What is needed is an exact copy of the lines from the one containing "NTC1: 100k (5V, VTH) -> 100k (5V, U4/out)" through the last line of the records below, with no pictures.

### Exercise inputs
======
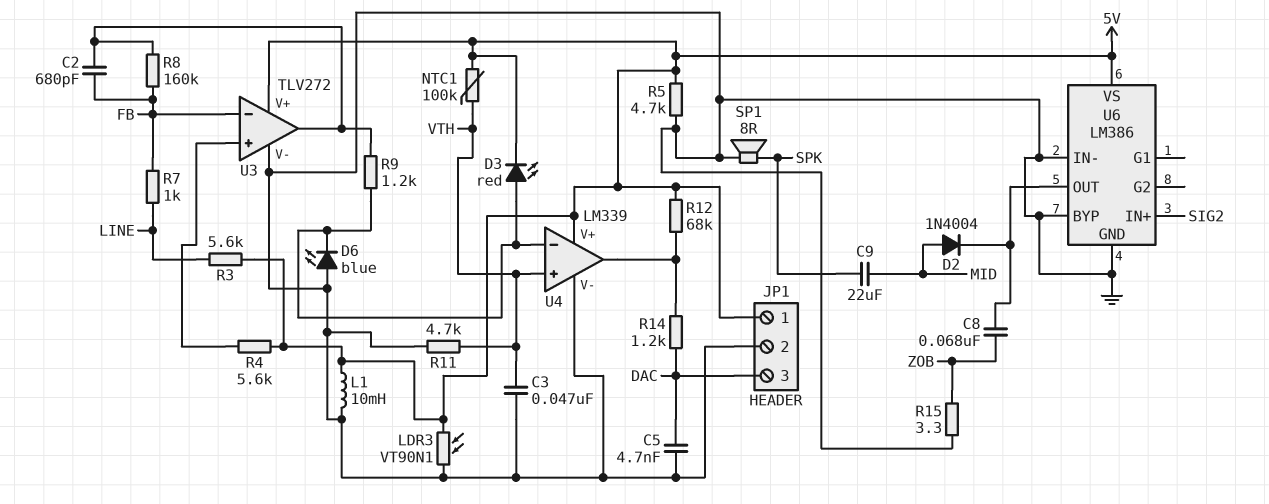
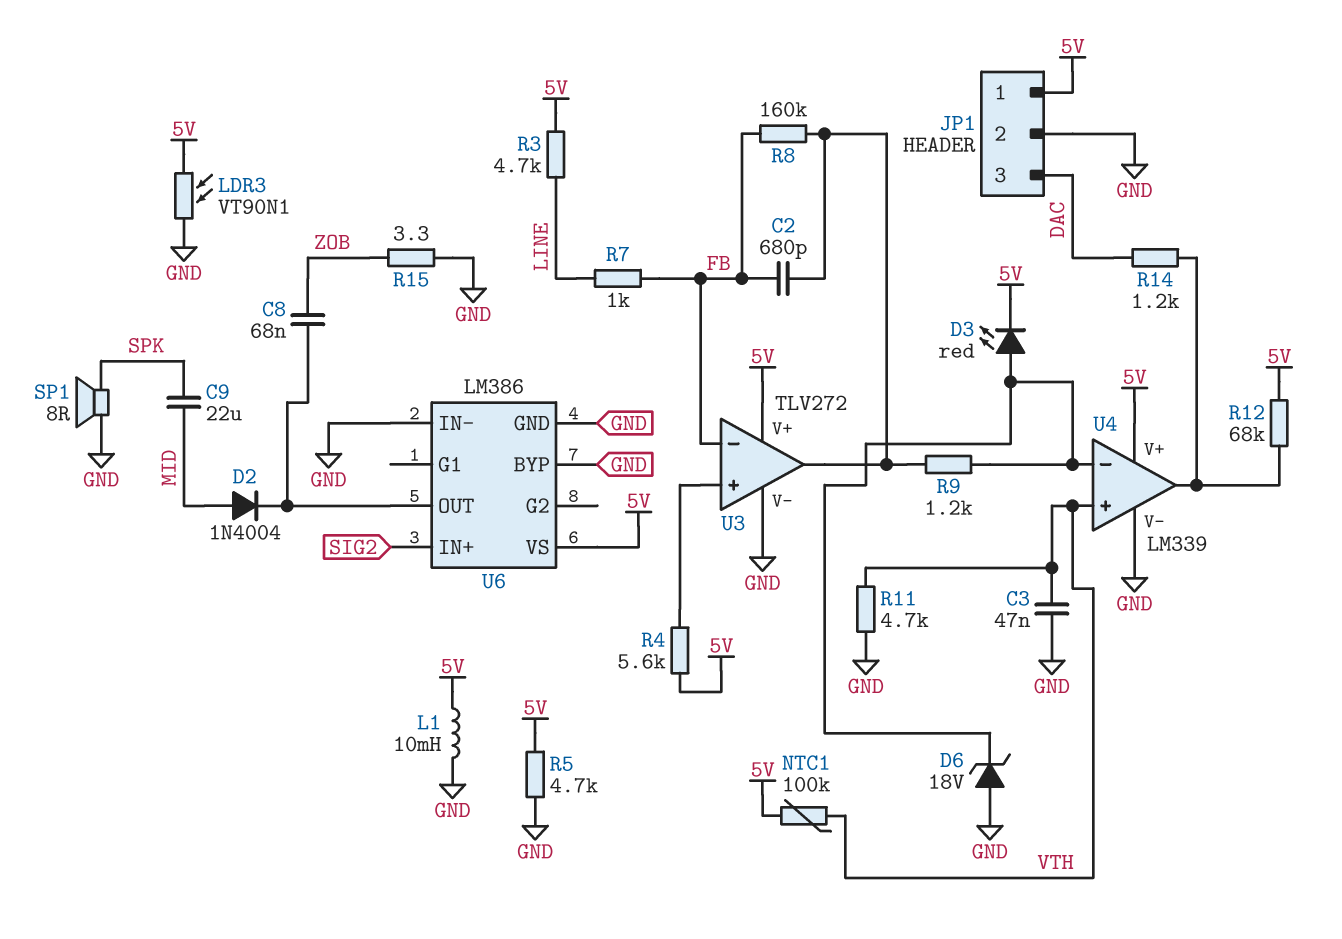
C5: 4.7nF (DAC, GND) -> none
D6: LED blue (A GND, K U4/in-) -> zener 18V (A GND, K U4/in-)
R3: 5.6k (5V, LINE) -> 4.7k (5V, LINE)

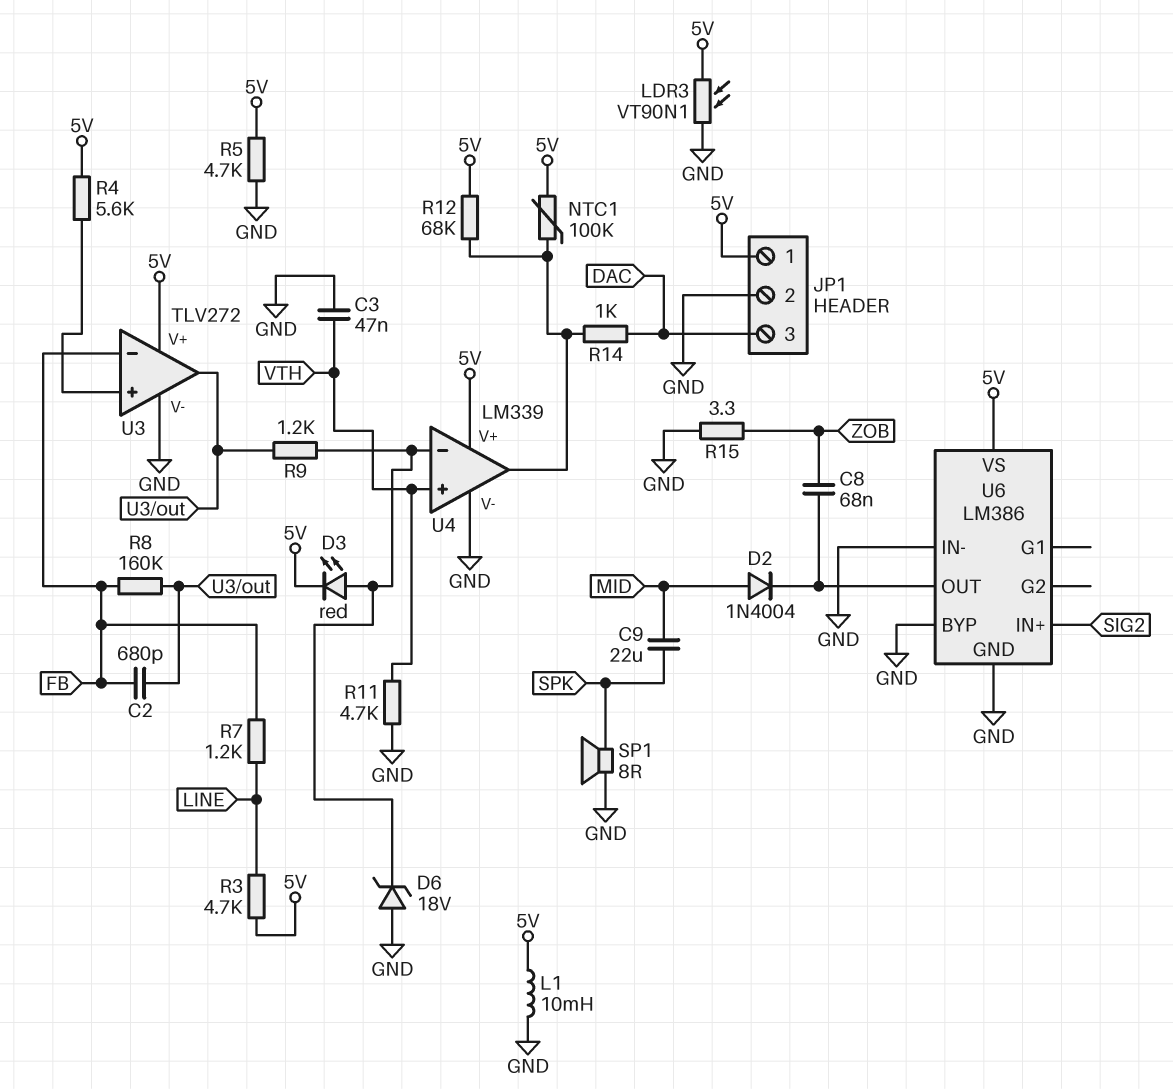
NTC1: 100k (5V, VTH) -> 100k (5V, U4/out)
R7: 1k (FB, LINE) -> 1.2k (FB, LINE)
R14: 1.2k (DAC, U4/out) -> 1k (DAC, U4/out)

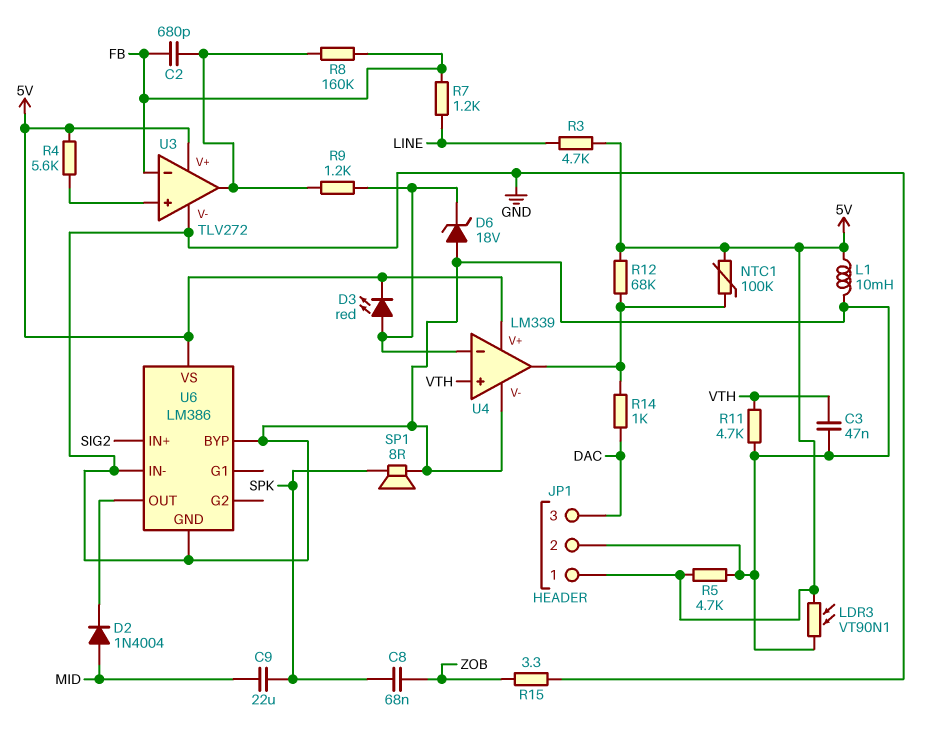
C8: 68nF (U6/OUT, ZOB) -> 68nF (SPK, ZOB)

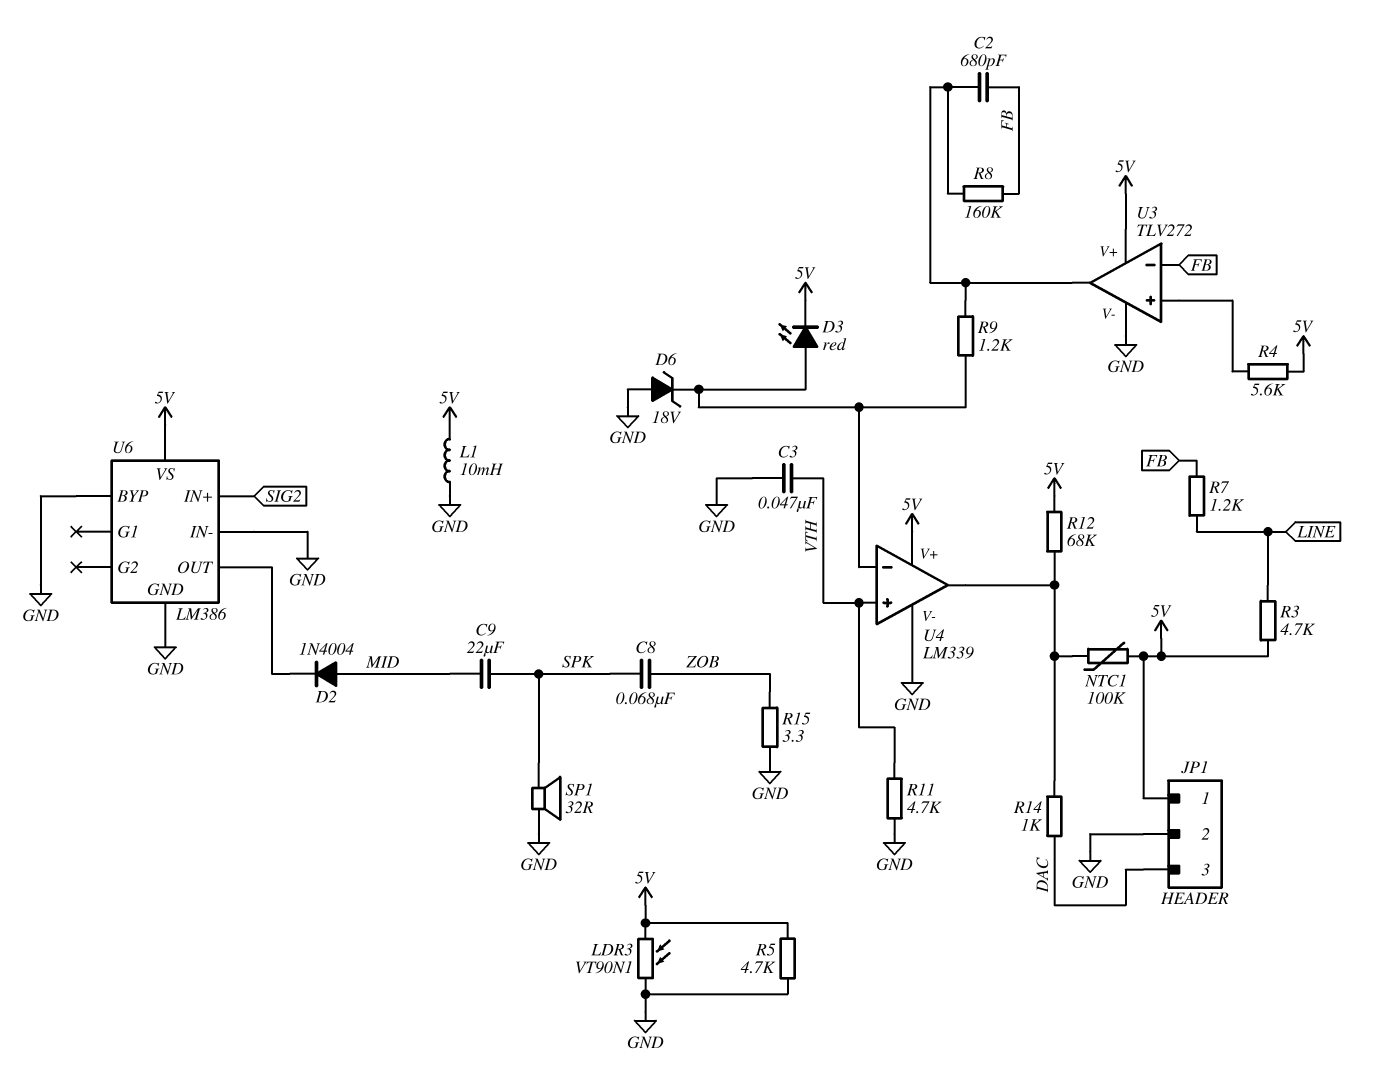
SP1: speaker 8R (GND, SPK) -> speaker 32R (GND, SPK)

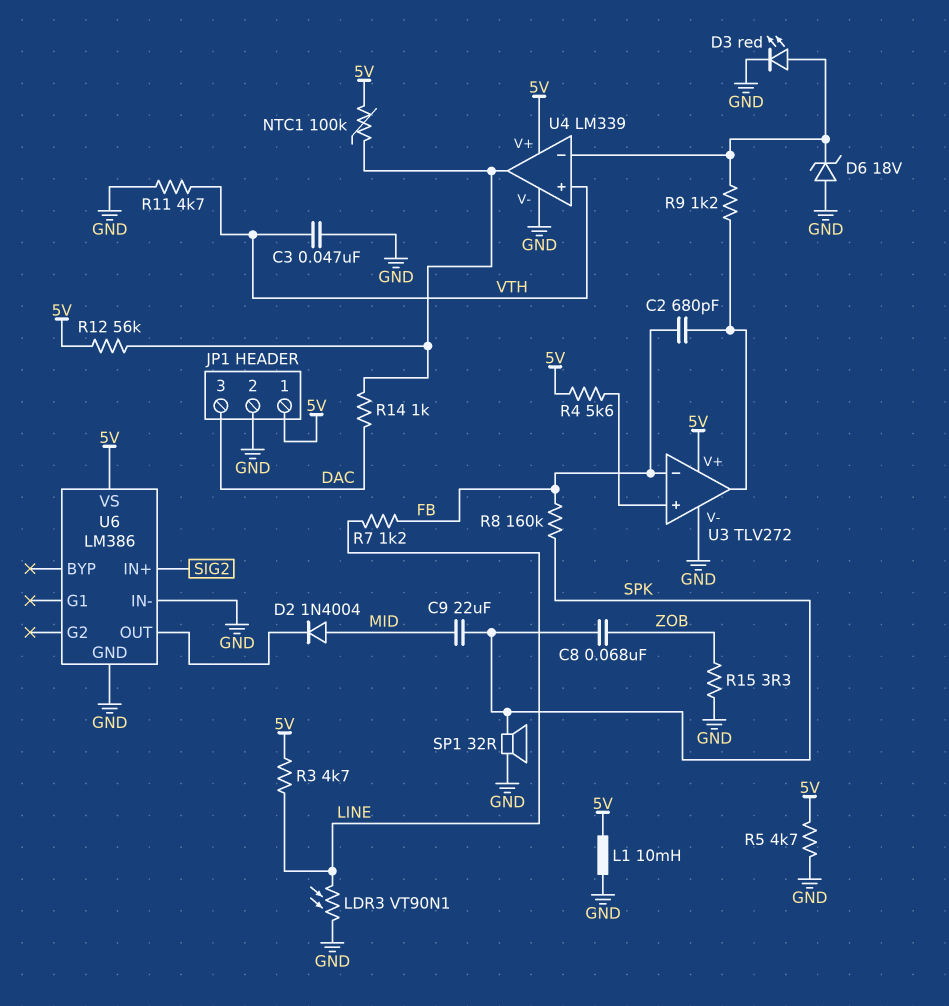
D3: LED red (A U4/in-, K 5V) -> LED red (A U4/in-, K GND)
LDR3: VT90N1 (5V, GND) -> VT90N1 (GND, LINE)
R8: 160k (FB, U3/out) -> 160k (FB, SPK)
R12: 68k (5V, U4/out) -> 56k (5V, U4/out)
U6 pin BYP: GND -> none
======
### Task solution
NTC1: 100k (5V, VTH) -> 100k (5V, U4/out)
R7: 1k (FB, LINE) -> 1.2k (FB, LINE)
R14: 1.2k (DAC, U4/out) -> 1k (DAC, U4/out)

C8: 68nF (U6/OUT, ZOB) -> 68nF (SPK, ZOB)

SP1: speaker 8R (GND, SPK) -> speaker 32R (GND, SPK)

D3: LED red (A U4/in-, K 5V) -> LED red (A U4/in-, K GND)
LDR3: VT90N1 (5V, GND) -> VT90N1 (GND, LINE)
R8: 160k (FB, U3/out) -> 160k (FB, SPK)
R12: 68k (5V, U4/out) -> 56k (5V, U4/out)
U6 pin BYP: GND -> none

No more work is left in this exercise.